WORK TO COMPLETE:
Report how many lines in the records that follow have the word "diode" in them, giving the number and nothing more.

EXTRACTED DATA:
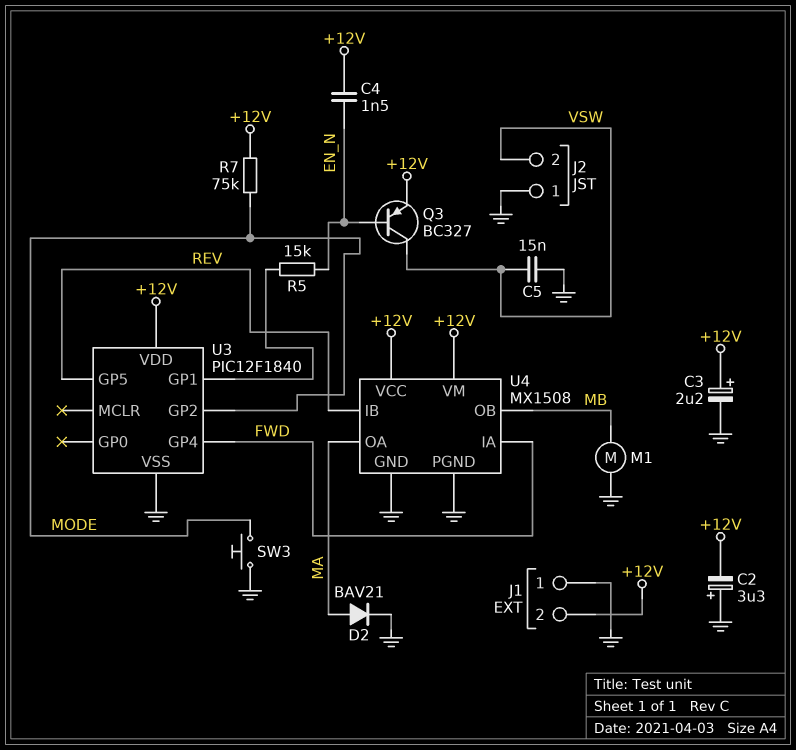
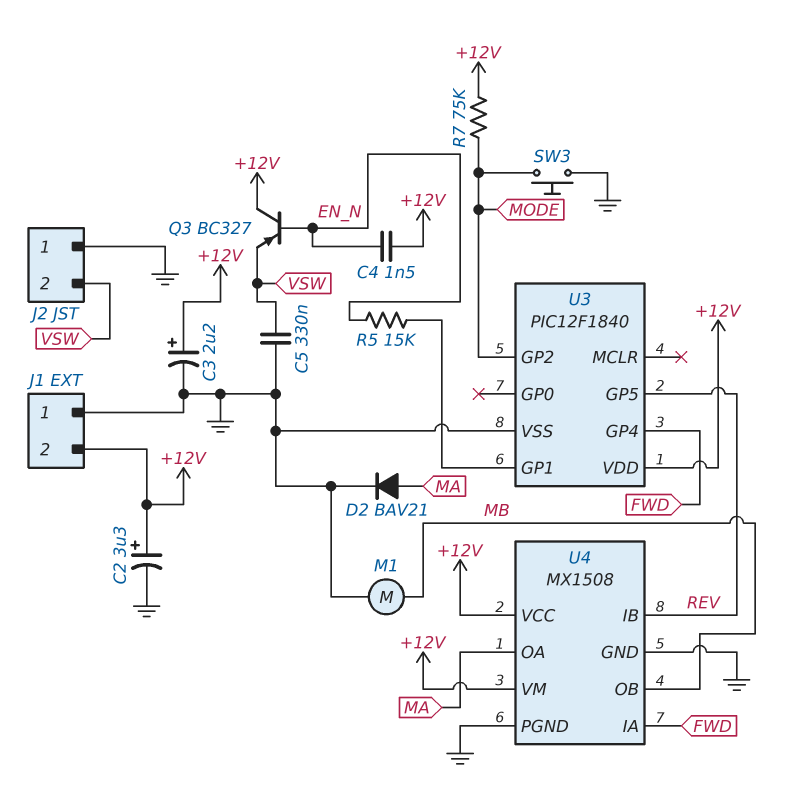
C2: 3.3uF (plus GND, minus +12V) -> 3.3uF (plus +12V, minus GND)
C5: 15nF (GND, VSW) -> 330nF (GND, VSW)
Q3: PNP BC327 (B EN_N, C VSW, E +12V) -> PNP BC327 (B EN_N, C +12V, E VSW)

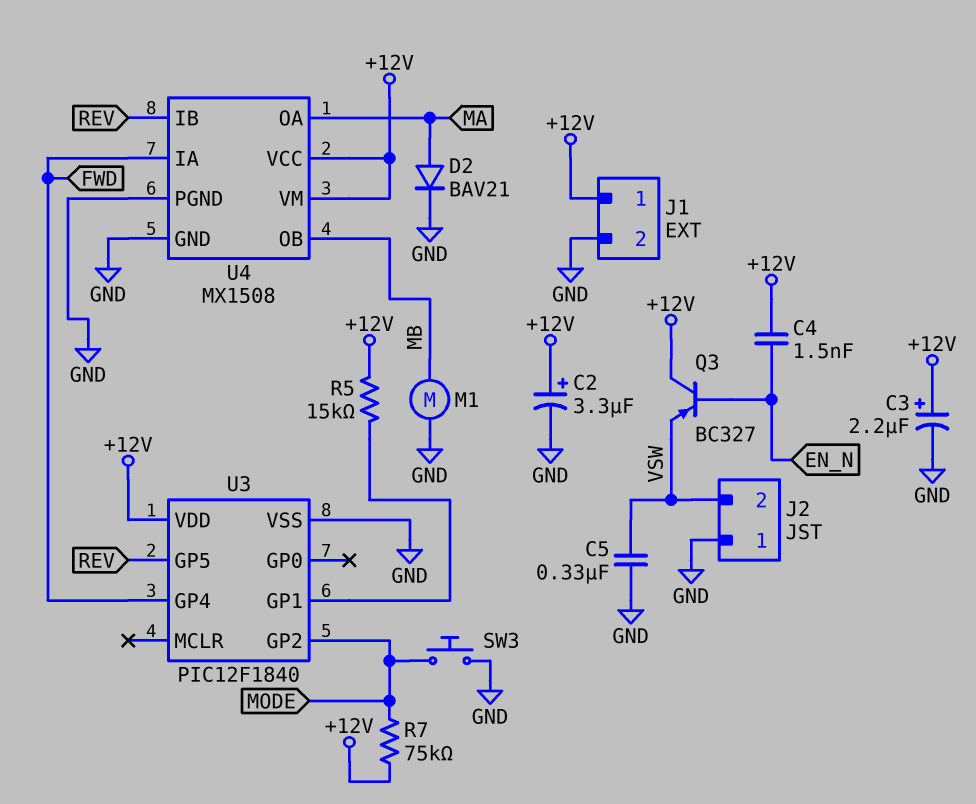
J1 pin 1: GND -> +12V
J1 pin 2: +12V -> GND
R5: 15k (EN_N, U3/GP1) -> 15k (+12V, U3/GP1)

==

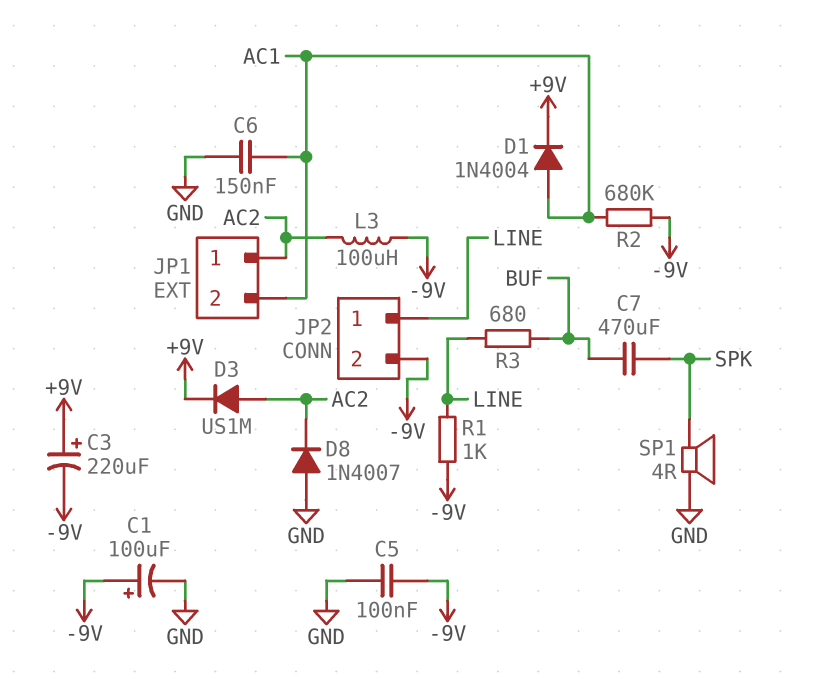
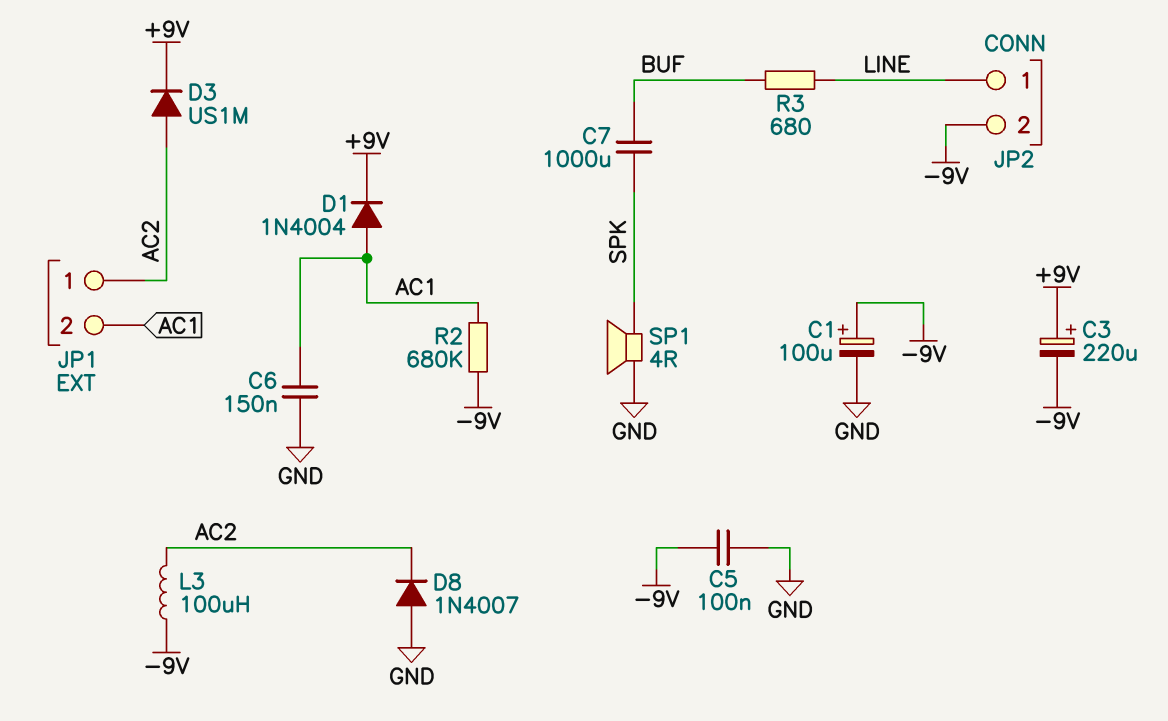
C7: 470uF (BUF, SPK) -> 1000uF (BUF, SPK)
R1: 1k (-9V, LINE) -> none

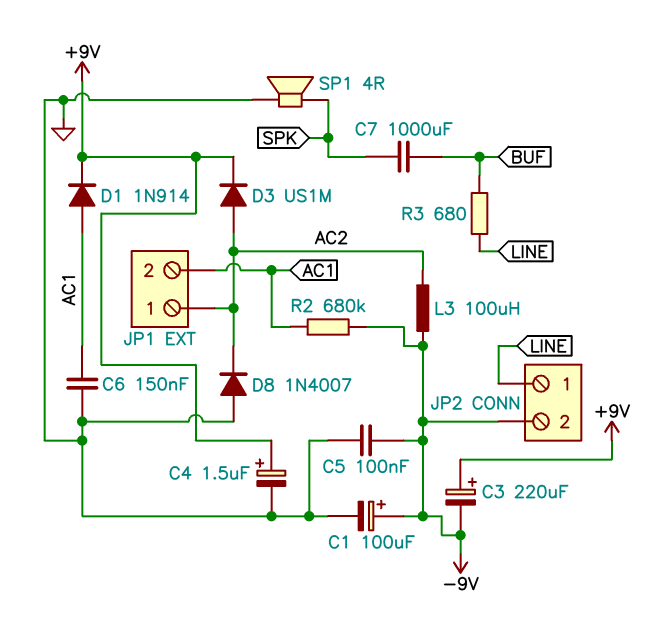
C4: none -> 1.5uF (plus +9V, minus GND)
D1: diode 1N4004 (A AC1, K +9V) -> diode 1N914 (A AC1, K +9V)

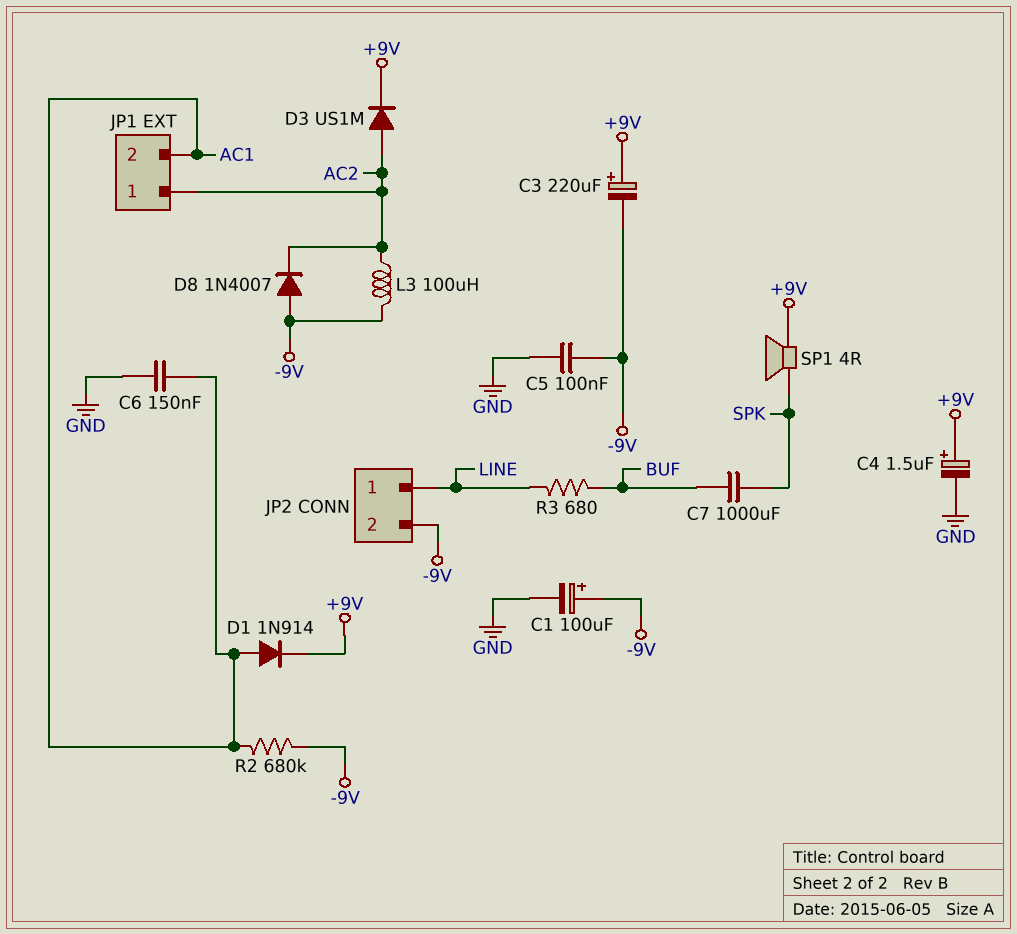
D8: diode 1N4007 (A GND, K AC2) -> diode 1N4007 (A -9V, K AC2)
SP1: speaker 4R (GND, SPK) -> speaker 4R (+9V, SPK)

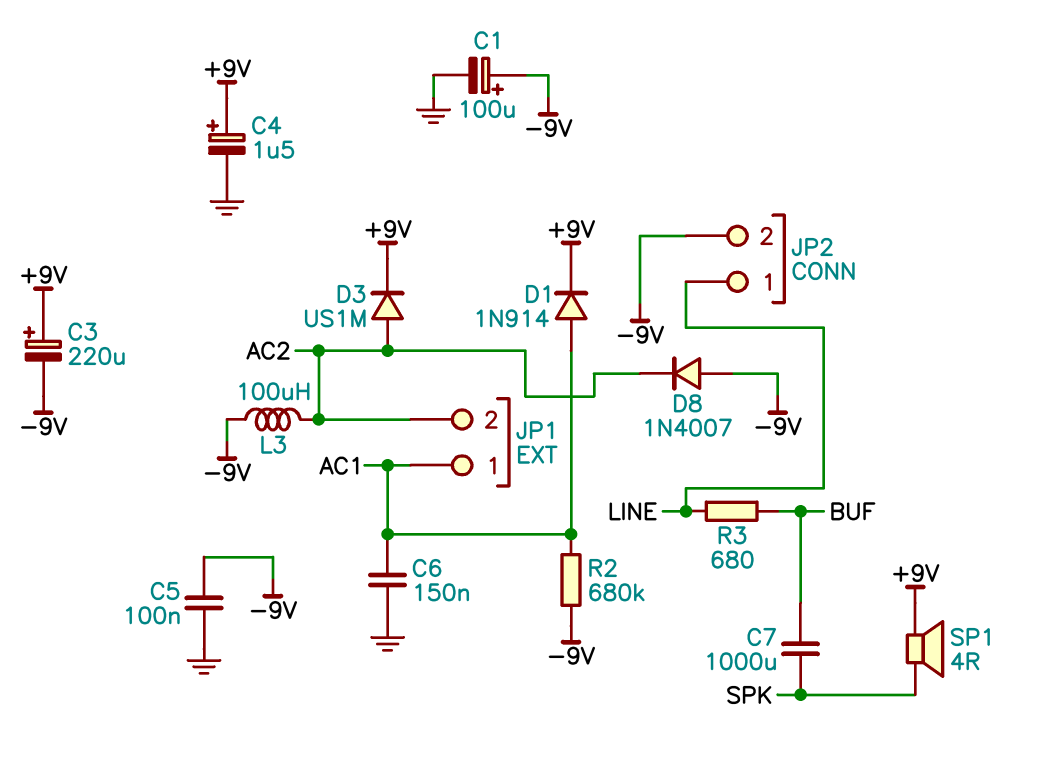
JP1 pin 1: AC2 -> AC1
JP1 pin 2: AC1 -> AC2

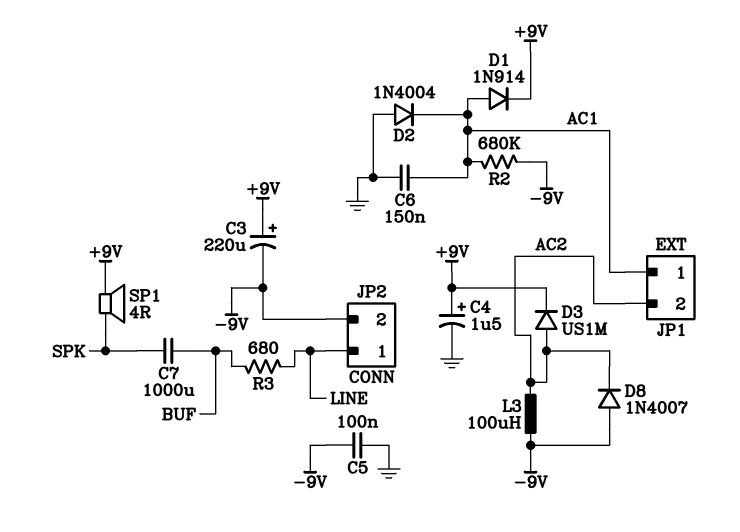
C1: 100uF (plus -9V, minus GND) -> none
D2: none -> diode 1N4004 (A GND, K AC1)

WRITTEN RESPONSE:
3